> _REQUIREMENT_
The line holding "278, 147, 348]" is the last one to output; start at the first line of the data, keep every line in between exactly, and leave out pictures.

> _DATA SHOWN_

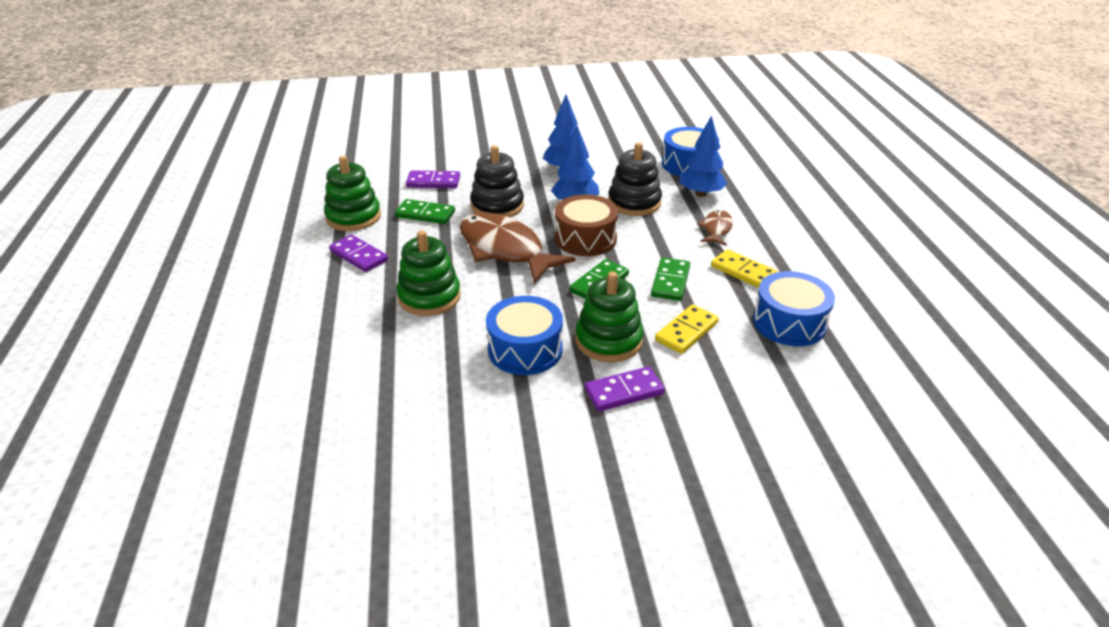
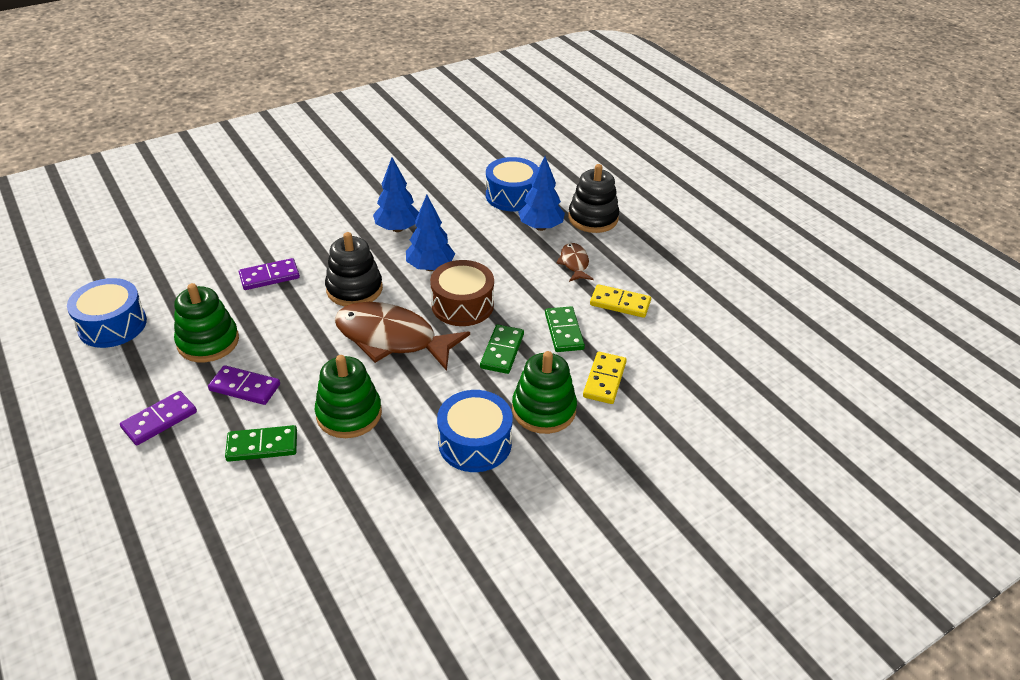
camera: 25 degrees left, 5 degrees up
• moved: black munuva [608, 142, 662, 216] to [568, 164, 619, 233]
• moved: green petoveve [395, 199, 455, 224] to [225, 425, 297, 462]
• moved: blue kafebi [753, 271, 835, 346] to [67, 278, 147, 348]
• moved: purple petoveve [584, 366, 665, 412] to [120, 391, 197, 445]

> _RESULT OF THIS EXERCISE_
camera: 25 degrees left, 5 degrees up
• moved: black munuva [608, 142, 662, 216] to [568, 164, 619, 233]
• moved: green petoveve [395, 199, 455, 224] to [225, 425, 297, 462]
• moved: blue kafebi [753, 271, 835, 346] to [67, 278, 147, 348]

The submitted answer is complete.